§ **WHAT THE TASK ASKS**
The response must be made up of the lines in the entries below that contain "wałek".

BEGIN DATA EXCERPTS

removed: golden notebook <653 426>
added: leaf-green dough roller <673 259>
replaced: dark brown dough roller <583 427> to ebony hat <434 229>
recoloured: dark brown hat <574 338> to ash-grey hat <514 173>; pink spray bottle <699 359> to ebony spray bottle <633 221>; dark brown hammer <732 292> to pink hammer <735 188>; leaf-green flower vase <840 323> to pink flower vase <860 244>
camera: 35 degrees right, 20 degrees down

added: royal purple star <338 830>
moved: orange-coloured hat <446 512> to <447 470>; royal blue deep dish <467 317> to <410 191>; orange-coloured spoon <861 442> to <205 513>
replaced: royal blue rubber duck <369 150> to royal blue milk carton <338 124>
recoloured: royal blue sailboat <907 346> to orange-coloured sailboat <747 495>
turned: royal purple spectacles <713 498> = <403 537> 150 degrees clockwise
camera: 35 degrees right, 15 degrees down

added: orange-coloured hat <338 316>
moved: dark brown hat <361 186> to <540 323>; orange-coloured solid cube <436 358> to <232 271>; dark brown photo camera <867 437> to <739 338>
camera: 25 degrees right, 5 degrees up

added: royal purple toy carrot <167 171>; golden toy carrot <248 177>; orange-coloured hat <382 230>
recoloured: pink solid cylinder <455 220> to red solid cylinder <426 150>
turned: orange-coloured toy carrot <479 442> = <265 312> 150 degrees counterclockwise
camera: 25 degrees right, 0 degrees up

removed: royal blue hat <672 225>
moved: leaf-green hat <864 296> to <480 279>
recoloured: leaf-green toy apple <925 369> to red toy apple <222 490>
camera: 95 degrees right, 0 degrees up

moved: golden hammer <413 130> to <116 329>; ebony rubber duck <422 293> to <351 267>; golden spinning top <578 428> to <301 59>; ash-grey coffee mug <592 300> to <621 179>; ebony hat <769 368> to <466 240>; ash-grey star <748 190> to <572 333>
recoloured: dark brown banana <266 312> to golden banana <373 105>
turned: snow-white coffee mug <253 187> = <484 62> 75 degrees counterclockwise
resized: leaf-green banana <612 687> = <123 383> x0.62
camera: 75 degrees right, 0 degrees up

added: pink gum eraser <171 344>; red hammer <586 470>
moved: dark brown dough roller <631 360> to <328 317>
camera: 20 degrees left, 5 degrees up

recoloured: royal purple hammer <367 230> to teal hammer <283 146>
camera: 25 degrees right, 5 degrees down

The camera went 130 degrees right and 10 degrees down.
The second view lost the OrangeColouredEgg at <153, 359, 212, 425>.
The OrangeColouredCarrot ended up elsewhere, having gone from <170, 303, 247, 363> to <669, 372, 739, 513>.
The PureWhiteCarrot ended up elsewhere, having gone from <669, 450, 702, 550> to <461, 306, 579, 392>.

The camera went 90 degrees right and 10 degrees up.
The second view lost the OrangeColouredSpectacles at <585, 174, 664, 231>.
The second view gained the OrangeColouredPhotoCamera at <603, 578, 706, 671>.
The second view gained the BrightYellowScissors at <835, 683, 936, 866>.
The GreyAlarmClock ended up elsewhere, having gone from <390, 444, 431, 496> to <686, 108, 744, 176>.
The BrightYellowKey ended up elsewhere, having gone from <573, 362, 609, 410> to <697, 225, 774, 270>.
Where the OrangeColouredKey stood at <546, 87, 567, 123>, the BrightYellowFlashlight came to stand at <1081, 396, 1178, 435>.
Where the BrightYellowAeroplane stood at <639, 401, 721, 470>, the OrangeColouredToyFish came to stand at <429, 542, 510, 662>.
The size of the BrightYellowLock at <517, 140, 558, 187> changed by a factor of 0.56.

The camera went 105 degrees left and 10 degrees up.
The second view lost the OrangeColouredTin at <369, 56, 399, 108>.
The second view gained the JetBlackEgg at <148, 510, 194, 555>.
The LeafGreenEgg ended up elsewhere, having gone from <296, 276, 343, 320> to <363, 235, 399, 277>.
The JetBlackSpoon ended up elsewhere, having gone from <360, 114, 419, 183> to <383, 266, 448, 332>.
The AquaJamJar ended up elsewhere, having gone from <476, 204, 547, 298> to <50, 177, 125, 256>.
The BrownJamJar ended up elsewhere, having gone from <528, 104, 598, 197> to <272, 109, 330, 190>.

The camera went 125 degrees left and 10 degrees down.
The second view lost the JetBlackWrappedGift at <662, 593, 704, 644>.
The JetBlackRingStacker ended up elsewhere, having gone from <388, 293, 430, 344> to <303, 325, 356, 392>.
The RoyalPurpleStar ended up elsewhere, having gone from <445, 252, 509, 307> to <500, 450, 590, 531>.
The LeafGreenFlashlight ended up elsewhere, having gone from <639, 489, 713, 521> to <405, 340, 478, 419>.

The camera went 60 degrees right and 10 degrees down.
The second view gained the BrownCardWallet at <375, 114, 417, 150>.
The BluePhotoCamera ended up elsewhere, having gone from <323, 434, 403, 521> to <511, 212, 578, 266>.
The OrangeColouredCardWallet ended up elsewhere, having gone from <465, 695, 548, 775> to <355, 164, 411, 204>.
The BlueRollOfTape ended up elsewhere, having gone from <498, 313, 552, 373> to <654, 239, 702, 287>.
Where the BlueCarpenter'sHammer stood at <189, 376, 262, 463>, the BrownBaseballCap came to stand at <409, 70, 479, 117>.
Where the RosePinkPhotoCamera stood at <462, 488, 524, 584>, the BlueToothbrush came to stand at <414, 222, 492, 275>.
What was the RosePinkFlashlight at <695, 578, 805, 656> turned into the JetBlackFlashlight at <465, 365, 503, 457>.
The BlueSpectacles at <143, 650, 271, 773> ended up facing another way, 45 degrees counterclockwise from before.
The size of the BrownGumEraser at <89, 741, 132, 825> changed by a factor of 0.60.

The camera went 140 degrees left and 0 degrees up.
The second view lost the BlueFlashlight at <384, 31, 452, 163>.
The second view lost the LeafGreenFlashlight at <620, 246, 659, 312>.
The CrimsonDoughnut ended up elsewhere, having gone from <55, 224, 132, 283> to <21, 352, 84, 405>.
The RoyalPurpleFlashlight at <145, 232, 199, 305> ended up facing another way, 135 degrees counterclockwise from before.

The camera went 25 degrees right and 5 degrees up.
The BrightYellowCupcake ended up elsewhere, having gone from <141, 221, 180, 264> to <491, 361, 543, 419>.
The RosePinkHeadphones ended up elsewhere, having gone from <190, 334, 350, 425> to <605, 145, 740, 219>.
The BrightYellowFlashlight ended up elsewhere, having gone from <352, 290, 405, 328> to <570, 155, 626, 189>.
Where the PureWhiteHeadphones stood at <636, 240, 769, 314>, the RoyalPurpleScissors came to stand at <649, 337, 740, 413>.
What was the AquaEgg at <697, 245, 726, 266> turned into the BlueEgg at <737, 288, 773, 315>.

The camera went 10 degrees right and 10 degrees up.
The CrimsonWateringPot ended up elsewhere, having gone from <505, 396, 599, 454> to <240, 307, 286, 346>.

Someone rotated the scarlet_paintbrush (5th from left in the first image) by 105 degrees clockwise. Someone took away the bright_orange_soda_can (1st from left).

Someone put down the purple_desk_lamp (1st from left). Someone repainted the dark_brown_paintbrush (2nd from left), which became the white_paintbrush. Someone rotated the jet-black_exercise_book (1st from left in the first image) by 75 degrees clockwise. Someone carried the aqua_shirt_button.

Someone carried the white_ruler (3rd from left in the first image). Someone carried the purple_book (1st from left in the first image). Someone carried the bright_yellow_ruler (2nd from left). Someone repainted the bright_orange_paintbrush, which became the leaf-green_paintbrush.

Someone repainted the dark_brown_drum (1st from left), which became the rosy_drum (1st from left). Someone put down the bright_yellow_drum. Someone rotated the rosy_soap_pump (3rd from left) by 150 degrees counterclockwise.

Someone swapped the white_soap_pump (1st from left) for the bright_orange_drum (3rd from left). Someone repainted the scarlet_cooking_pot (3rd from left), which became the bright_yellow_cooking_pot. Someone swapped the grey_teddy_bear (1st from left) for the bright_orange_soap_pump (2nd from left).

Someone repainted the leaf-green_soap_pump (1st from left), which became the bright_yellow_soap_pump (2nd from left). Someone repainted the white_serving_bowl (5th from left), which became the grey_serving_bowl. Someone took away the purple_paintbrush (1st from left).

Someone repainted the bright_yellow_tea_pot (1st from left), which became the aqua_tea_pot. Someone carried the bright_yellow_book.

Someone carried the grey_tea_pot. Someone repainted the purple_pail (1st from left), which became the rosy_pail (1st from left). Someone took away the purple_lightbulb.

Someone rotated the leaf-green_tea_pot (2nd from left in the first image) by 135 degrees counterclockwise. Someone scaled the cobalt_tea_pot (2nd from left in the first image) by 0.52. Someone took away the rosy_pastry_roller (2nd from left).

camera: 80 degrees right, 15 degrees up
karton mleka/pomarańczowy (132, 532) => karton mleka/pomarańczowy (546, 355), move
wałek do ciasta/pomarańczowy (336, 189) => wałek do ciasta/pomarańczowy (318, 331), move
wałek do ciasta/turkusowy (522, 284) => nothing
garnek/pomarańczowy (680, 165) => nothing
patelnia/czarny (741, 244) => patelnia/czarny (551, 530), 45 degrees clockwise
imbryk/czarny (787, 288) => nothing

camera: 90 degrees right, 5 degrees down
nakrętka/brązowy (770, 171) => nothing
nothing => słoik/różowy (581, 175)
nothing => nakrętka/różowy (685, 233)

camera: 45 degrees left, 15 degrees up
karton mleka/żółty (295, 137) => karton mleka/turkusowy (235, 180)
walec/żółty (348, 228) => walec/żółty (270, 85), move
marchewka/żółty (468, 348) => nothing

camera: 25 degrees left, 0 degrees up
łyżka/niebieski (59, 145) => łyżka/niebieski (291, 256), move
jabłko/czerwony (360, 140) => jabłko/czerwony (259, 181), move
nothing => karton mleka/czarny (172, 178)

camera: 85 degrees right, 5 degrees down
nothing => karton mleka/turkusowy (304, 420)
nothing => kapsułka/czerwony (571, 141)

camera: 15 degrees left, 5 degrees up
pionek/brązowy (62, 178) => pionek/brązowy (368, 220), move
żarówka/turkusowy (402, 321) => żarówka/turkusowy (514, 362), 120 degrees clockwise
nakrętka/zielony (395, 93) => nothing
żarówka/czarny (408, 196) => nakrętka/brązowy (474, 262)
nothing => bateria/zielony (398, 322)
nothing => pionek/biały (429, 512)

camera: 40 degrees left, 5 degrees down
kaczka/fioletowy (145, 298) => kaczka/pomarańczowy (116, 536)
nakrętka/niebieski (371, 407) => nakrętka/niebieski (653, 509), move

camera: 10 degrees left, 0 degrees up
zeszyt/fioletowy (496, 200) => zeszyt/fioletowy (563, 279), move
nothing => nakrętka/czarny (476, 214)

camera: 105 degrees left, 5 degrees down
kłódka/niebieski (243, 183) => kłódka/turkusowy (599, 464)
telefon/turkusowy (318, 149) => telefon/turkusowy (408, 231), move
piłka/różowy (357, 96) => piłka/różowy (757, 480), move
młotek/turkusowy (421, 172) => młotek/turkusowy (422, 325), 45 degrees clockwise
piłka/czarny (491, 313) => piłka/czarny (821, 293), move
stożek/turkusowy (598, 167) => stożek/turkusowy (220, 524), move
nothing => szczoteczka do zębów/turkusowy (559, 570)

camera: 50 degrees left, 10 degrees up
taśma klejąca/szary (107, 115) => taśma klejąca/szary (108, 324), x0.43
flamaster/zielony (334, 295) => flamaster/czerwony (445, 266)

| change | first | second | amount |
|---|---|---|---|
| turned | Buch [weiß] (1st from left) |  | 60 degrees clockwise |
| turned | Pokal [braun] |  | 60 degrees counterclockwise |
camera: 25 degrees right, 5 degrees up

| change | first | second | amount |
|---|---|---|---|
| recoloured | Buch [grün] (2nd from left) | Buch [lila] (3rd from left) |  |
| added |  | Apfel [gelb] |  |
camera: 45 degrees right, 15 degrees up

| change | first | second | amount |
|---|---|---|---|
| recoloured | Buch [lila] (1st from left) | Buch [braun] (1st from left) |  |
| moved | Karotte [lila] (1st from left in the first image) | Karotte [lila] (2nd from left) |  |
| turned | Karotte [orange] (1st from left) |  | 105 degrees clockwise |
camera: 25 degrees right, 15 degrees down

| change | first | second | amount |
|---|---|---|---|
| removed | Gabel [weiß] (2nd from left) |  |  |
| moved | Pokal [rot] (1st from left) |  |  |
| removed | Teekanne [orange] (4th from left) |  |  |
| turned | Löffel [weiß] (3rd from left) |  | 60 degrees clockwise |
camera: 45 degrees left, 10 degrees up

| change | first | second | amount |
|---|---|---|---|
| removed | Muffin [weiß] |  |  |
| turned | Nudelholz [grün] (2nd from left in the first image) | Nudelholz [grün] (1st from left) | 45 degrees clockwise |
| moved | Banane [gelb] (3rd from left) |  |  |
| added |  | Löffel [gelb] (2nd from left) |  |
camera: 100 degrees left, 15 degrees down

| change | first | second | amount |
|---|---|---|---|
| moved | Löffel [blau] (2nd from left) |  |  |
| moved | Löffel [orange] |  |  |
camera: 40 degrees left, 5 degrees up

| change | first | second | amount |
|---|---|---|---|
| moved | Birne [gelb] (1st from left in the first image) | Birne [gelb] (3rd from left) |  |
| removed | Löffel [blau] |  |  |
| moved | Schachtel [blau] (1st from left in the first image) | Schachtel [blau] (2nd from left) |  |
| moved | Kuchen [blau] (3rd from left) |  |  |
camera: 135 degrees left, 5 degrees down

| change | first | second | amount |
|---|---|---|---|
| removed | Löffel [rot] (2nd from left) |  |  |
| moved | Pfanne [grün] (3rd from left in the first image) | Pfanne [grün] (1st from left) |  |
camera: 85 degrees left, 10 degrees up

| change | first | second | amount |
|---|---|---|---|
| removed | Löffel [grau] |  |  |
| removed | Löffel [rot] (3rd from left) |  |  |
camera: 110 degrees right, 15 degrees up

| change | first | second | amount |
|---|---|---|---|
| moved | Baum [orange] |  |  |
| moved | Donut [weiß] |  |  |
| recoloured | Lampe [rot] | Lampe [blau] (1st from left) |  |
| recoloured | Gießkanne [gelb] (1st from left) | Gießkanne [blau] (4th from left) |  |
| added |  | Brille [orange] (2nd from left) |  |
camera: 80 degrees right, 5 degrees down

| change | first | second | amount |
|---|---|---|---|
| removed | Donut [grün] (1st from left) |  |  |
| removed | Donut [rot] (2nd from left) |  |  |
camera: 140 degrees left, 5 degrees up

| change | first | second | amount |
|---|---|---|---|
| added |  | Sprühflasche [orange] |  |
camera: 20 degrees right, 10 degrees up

END DATA EXCERPTS

§ **RESULT**
wałek do ciasta/pomarańczowy (336, 189) => wałek do ciasta/pomarańczowy (318, 331), move
wałek do ciasta/turkusowy (522, 284) => nothing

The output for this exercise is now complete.